§ Exercise instructions: Show every line of the data where the word "BARO" can be found.

§ Data for analysis:
—————

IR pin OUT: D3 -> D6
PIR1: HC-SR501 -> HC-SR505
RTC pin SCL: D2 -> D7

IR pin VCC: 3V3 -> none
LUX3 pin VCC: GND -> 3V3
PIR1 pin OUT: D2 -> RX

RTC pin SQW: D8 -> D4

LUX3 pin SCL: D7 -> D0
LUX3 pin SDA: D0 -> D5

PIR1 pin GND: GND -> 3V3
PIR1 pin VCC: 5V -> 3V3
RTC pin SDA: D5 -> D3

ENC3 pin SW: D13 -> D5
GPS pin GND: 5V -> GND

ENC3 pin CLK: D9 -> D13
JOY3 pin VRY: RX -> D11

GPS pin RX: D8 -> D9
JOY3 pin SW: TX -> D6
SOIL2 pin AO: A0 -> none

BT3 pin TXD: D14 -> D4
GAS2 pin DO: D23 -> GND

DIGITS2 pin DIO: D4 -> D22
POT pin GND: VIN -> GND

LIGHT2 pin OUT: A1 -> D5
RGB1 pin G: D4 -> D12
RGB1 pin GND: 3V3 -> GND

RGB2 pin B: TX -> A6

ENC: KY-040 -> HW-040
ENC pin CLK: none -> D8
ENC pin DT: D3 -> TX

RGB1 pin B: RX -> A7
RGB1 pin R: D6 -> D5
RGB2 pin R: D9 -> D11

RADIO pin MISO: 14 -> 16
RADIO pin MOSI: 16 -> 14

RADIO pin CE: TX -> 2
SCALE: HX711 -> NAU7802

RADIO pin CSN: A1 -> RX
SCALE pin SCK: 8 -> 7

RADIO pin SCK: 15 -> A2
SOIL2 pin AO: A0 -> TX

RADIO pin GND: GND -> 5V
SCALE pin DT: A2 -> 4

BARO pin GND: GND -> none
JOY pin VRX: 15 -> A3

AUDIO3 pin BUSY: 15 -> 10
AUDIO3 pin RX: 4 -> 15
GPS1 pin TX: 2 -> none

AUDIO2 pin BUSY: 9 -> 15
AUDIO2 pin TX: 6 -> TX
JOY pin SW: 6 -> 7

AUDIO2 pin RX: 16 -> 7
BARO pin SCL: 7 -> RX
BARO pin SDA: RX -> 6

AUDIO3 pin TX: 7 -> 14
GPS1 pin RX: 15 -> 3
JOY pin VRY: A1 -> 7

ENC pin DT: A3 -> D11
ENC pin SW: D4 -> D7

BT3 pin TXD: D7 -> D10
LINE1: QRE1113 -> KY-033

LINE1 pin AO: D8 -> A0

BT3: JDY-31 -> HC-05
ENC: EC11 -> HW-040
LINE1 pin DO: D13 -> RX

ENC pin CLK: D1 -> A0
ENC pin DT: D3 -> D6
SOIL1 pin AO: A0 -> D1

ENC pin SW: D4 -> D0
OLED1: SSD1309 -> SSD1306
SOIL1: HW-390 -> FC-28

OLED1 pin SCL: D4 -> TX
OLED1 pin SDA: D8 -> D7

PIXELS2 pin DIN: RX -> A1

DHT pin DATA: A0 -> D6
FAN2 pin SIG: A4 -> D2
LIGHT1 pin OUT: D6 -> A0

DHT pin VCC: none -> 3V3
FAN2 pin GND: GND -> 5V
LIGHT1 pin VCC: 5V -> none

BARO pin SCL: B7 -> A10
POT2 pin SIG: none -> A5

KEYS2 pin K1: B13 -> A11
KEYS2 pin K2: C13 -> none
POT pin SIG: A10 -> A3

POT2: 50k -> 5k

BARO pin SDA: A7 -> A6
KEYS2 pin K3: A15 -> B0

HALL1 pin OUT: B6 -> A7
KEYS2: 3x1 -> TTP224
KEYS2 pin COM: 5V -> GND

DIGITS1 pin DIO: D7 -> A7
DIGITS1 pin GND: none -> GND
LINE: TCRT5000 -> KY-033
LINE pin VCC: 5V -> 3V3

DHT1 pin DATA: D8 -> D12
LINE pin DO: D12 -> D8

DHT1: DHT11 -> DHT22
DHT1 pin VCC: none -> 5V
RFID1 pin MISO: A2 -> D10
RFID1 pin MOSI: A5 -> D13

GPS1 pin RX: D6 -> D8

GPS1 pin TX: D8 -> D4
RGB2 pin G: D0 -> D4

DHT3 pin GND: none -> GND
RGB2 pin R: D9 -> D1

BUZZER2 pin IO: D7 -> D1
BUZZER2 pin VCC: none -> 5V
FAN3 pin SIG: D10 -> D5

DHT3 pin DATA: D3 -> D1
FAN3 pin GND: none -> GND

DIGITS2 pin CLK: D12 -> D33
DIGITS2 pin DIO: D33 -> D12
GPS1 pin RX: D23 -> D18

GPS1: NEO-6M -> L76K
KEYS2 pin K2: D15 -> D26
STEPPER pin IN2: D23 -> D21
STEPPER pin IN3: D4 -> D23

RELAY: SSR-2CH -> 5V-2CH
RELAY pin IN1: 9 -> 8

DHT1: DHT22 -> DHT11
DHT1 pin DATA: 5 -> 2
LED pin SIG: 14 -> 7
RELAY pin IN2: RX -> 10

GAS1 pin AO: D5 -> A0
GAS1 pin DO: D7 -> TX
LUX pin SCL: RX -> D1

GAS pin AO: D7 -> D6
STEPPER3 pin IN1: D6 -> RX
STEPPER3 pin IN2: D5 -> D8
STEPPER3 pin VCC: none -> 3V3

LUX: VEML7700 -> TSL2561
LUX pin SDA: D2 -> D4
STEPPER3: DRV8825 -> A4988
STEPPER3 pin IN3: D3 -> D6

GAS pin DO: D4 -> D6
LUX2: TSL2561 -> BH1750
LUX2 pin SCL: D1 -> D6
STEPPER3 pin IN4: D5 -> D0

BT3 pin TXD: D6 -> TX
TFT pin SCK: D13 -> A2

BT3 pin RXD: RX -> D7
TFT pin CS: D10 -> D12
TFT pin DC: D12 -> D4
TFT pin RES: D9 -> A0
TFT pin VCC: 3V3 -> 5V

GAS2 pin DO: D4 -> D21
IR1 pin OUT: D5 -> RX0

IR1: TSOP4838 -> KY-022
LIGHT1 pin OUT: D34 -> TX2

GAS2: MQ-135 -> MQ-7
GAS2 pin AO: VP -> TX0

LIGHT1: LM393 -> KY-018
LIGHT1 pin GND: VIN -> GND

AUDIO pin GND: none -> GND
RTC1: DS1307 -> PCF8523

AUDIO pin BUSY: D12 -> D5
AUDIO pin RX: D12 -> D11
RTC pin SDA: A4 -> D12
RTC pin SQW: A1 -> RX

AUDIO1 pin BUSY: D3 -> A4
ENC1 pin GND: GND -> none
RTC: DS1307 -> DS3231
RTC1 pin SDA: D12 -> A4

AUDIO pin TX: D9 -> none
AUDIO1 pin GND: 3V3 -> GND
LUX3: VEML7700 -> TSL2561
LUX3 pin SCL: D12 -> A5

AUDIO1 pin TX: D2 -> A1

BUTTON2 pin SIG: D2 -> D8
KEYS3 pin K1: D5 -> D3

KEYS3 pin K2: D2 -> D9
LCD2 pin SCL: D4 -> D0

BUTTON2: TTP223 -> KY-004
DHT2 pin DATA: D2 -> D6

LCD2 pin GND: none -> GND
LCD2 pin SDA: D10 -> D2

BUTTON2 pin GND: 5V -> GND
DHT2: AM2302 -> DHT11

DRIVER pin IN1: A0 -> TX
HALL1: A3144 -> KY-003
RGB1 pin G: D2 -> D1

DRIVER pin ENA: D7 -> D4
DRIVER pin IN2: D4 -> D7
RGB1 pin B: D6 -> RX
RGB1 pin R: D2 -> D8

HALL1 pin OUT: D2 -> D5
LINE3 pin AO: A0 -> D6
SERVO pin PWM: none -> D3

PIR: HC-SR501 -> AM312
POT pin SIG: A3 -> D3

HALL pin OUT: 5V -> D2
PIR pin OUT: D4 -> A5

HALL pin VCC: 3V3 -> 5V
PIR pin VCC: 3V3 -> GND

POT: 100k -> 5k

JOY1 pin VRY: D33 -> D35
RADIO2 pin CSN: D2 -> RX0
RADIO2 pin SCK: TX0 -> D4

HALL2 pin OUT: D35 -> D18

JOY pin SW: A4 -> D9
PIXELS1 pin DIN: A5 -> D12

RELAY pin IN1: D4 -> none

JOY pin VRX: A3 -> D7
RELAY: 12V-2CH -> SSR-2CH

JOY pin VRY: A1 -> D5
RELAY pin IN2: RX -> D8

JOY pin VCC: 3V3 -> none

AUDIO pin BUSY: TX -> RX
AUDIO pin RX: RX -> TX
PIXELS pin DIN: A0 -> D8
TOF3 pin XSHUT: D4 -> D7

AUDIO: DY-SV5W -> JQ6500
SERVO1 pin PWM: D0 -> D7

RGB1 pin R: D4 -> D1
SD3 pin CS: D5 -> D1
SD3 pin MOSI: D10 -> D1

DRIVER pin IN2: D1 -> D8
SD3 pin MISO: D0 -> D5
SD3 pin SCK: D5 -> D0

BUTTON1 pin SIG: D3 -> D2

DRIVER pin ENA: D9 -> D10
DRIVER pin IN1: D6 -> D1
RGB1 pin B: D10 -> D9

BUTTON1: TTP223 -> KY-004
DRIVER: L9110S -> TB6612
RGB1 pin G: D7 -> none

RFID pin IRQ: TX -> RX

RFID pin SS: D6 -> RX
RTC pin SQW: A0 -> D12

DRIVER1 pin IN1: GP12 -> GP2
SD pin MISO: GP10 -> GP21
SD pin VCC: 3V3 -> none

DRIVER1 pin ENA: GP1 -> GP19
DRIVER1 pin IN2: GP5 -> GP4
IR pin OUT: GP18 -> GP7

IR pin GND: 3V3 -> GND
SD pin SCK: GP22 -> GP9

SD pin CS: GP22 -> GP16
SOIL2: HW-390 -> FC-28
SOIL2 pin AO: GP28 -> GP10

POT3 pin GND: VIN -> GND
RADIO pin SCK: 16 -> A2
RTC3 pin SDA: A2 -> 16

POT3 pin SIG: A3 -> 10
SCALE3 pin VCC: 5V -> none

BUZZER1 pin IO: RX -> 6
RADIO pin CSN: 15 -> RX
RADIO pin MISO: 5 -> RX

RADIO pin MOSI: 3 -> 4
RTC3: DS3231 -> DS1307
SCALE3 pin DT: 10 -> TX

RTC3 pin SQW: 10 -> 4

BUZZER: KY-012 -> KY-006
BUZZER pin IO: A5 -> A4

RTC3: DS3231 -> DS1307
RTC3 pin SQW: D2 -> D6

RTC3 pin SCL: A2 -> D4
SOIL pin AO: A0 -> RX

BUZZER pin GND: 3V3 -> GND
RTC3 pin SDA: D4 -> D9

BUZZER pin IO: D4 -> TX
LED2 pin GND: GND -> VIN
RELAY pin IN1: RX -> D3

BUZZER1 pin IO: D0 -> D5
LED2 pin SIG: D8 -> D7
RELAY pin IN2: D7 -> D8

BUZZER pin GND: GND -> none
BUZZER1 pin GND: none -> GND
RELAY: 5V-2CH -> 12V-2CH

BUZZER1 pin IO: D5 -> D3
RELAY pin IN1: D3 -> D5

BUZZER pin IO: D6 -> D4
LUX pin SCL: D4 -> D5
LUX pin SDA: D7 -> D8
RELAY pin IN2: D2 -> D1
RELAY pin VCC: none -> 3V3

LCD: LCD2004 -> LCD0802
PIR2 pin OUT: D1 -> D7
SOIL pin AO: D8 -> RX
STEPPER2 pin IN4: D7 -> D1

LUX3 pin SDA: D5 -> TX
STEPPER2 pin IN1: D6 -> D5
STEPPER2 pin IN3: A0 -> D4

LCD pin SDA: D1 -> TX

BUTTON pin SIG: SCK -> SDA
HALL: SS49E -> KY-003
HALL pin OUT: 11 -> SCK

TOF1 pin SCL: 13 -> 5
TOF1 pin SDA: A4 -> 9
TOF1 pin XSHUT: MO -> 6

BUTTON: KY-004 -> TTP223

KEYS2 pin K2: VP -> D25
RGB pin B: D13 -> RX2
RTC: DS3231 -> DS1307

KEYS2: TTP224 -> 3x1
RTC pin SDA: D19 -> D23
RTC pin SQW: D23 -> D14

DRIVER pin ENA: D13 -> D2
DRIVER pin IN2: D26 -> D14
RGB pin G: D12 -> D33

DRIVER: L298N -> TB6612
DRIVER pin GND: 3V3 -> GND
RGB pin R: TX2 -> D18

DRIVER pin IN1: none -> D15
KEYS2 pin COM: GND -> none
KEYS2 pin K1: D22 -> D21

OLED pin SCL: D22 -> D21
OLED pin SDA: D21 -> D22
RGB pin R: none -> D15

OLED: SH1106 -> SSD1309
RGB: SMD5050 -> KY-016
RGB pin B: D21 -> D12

—————

§ Exercise result:
BARO pin GND: GND -> none
BARO pin SCL: 7 -> RX
BARO pin SDA: RX -> 6
BARO pin SCL: B7 -> A10
BARO pin SDA: A7 -> A6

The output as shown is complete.